### EXTRACTED MATERIAL
►

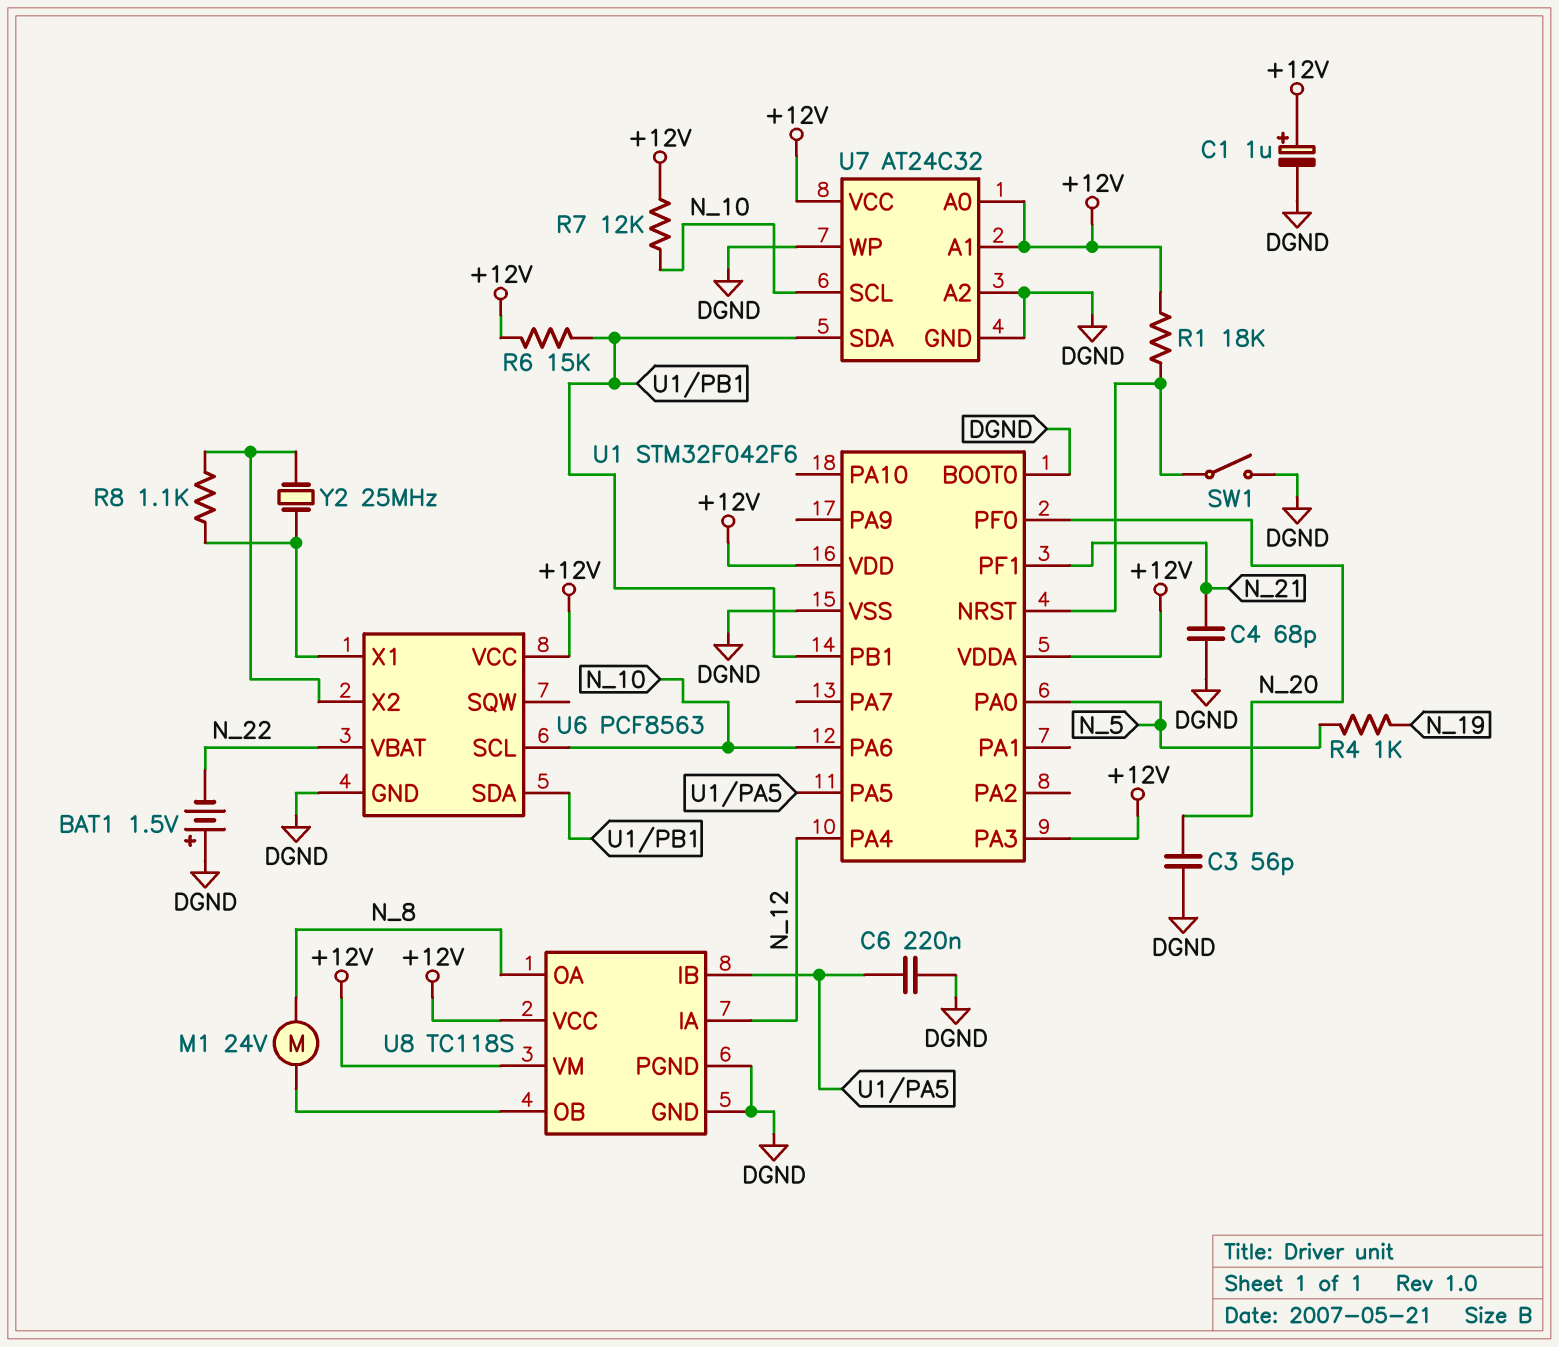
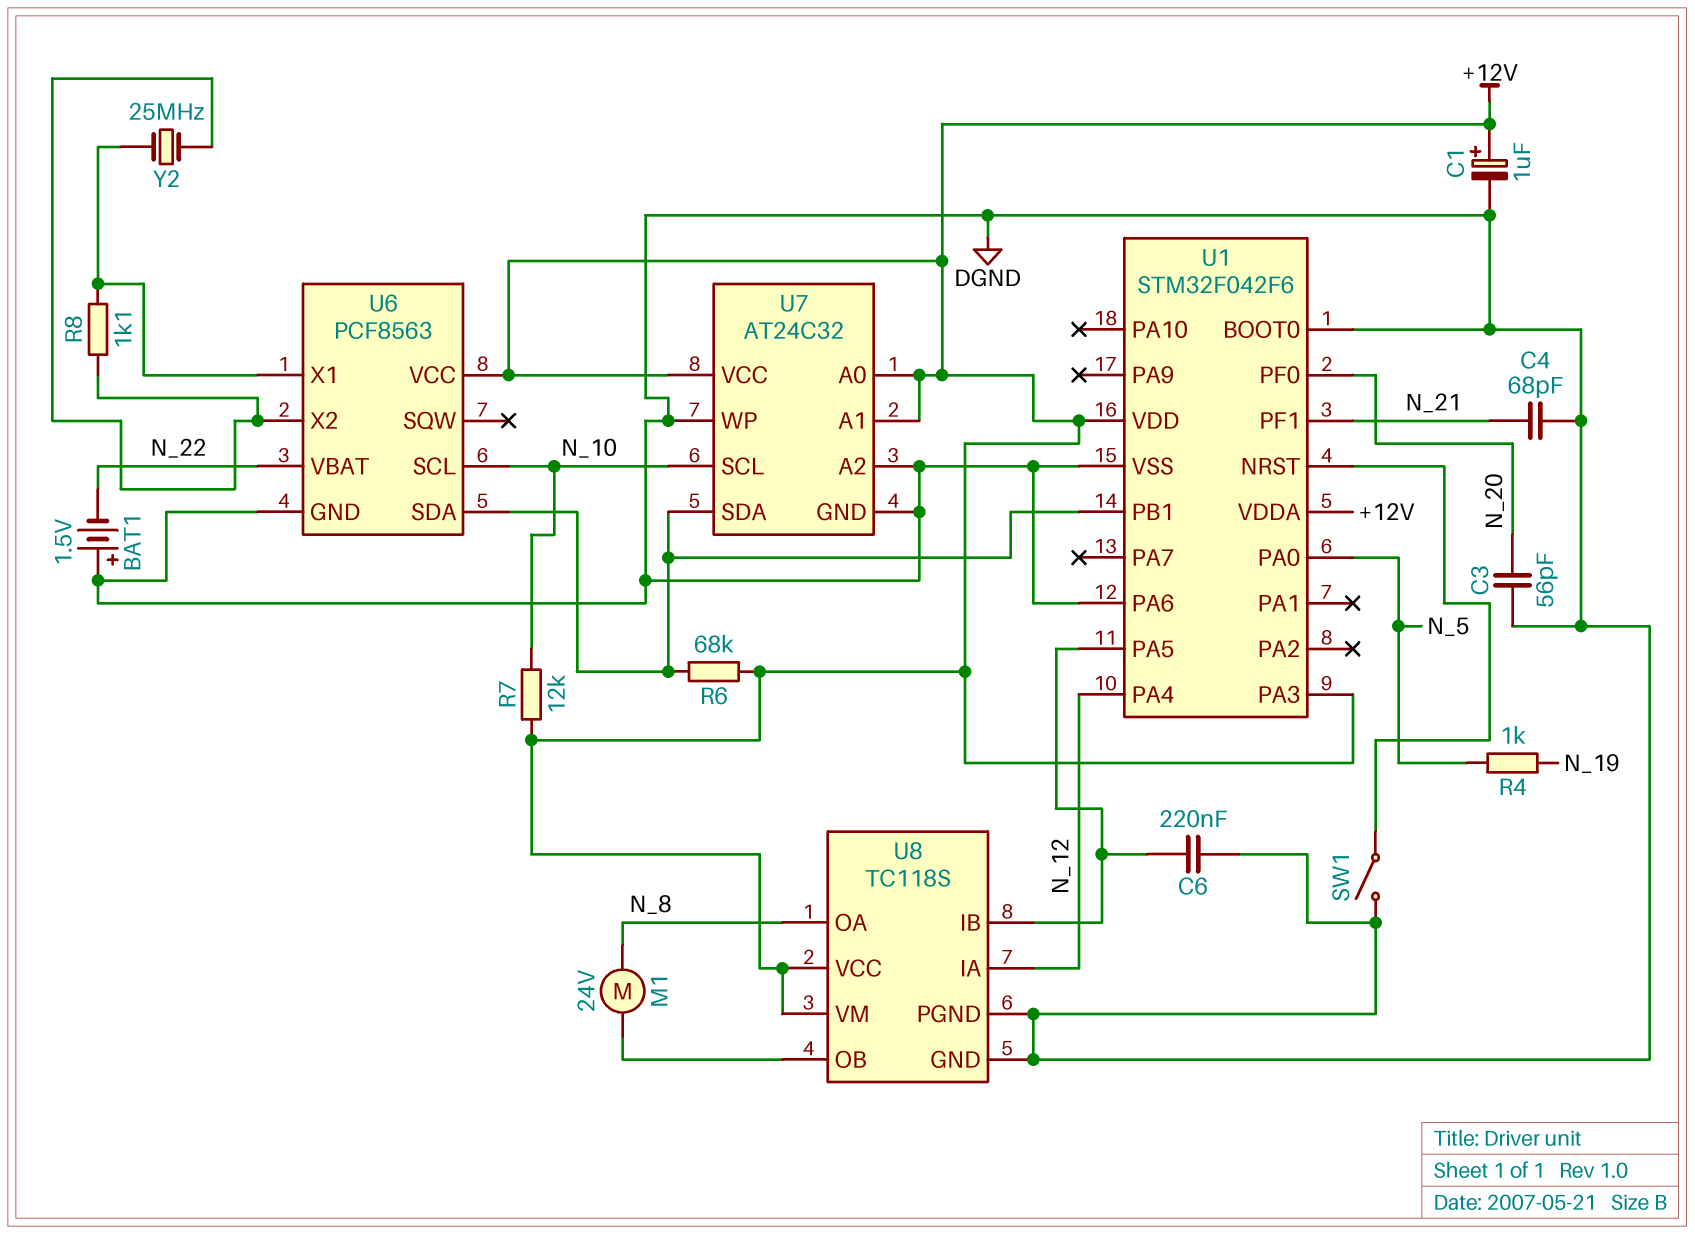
R1: 18k (+12V, U1/NRST) -> none
R6: 15k (+12V, U1/PB1) -> 68k (+12V, U1/PB1)
U1 pin PA6: N_10 -> DGND

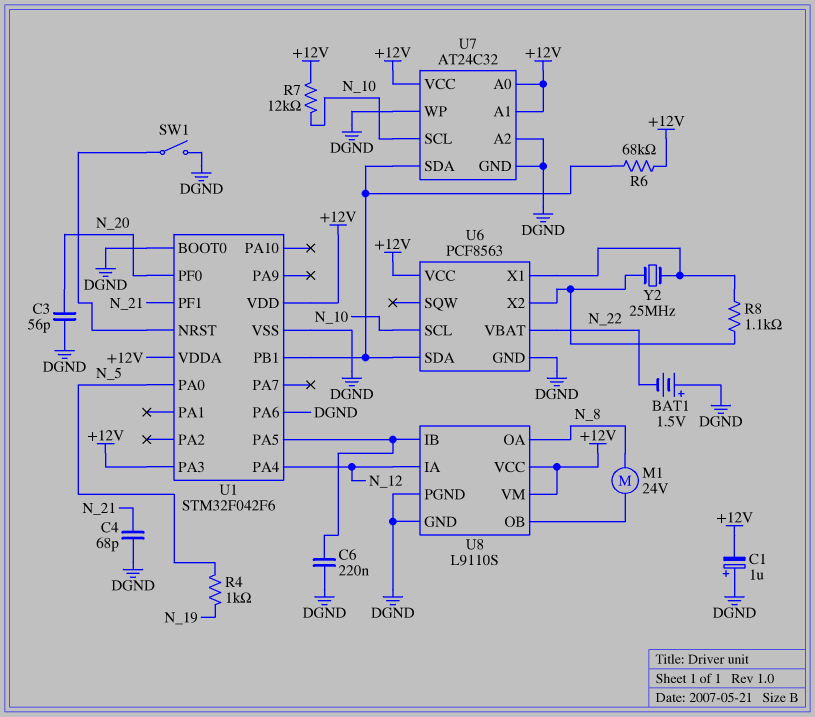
C1: 1uF (plus +12V, minus DGND) -> 1uF (plus DGND, minus +12V)
U8: TC118S -> L9110S

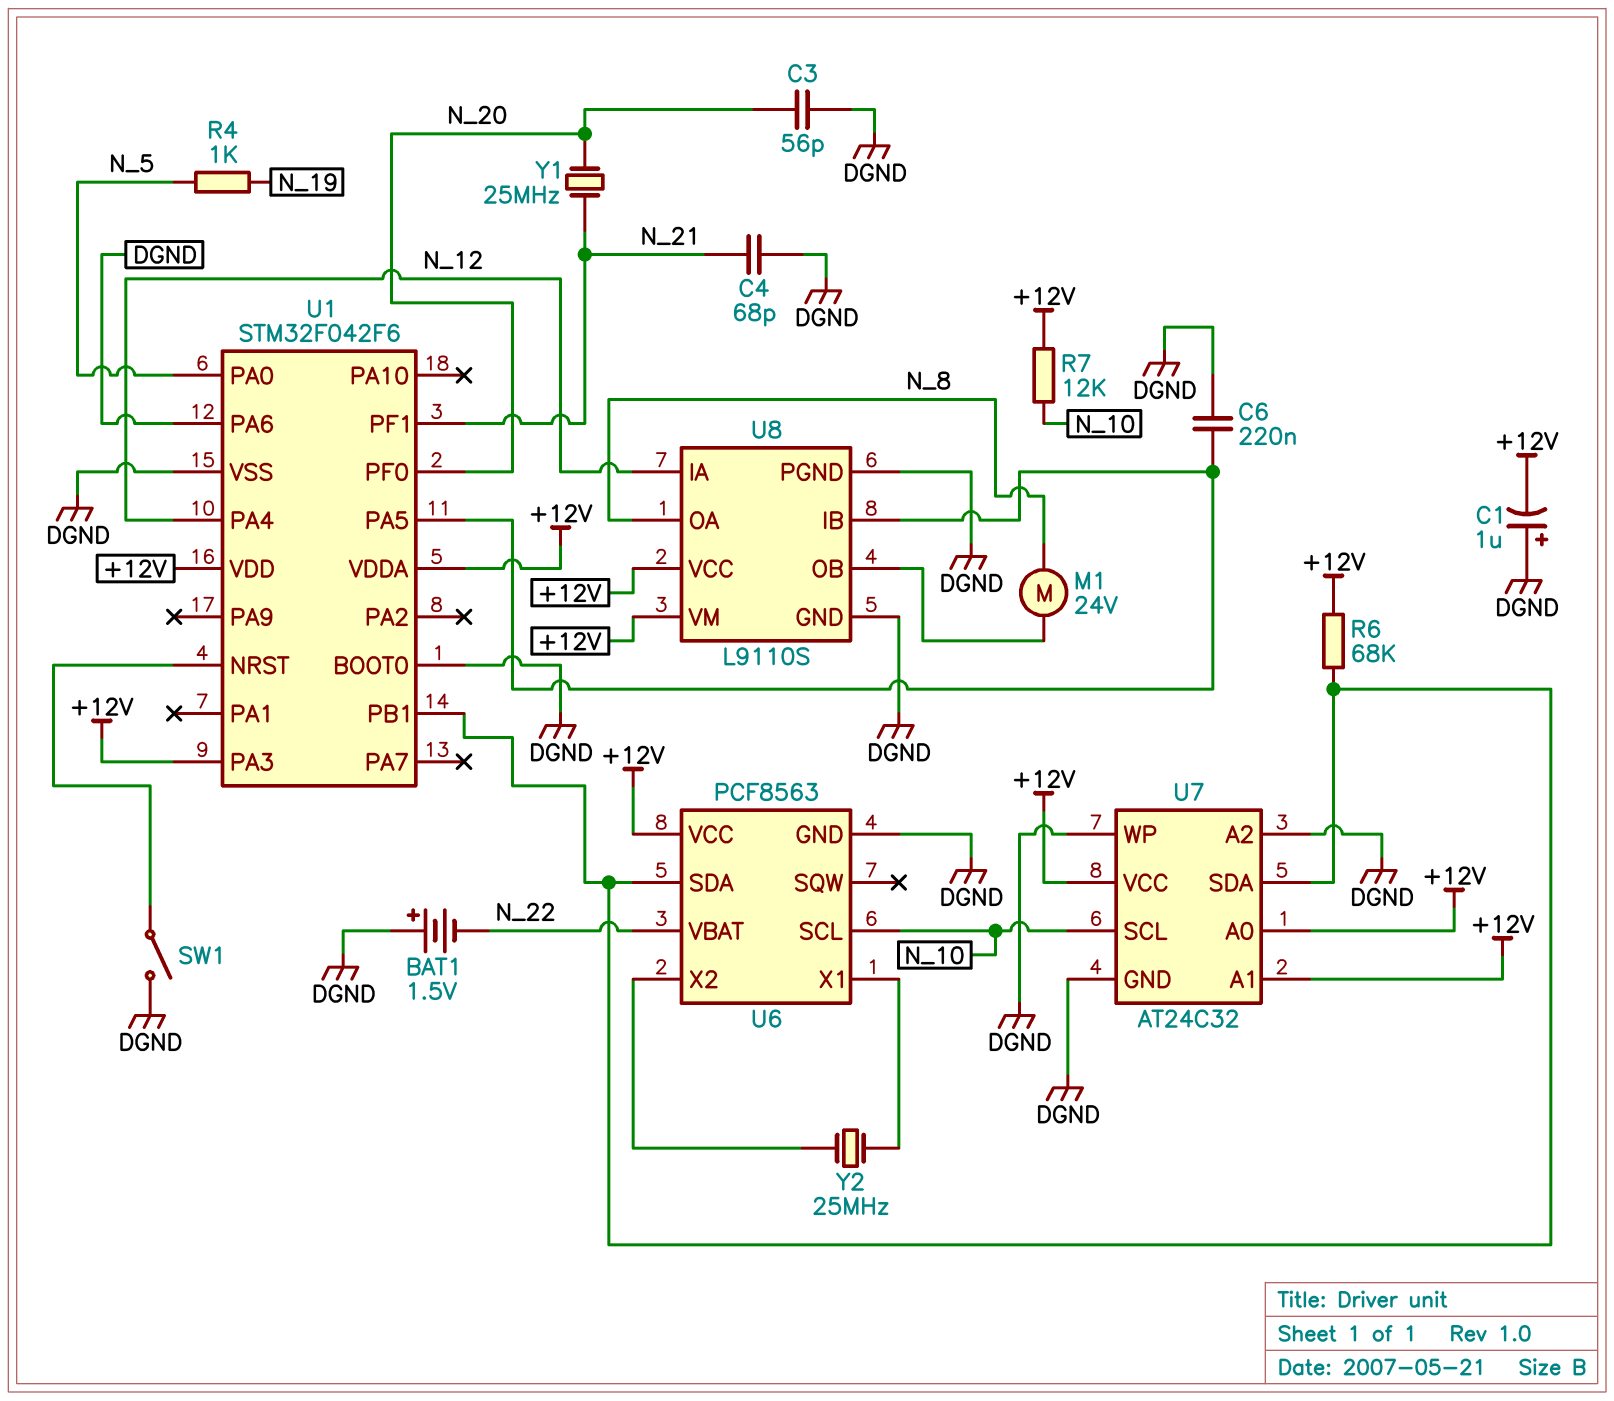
R8: 1.1k (U6/X1, U6/X2) -> none
Y1: none -> 25MHz (N_20, N_21)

◄

### ACTIVITY
Return all of the lines above without alteration, minus the pictures.

### FINISHED TASK
R1: 18k (+12V, U1/NRST) -> none
R6: 15k (+12V, U1/PB1) -> 68k (+12V, U1/PB1)
U1 pin PA6: N_10 -> DGND

C1: 1uF (plus +12V, minus DGND) -> 1uF (plus DGND, minus +12V)
U8: TC118S -> L9110S

R8: 1.1k (U6/X1, U6/X2) -> none
Y1: none -> 25MHz (N_20, N_21)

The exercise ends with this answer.